▸ Work task
The answer must consist solely of the line containing "RTC2 pin SQW: TX -> D0" and every line after it in the records below, through the last, each reproduced exactly.

BEGIN Records shown

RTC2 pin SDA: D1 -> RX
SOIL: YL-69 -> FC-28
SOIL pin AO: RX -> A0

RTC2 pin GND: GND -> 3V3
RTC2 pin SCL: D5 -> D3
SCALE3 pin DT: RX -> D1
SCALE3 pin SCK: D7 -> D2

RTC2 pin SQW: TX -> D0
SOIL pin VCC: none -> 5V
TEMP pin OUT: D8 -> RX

END Records shown

▸ Problem solution
RTC2 pin SQW: TX -> D0
SOIL pin VCC: none -> 5V
TEMP pin OUT: D8 -> RX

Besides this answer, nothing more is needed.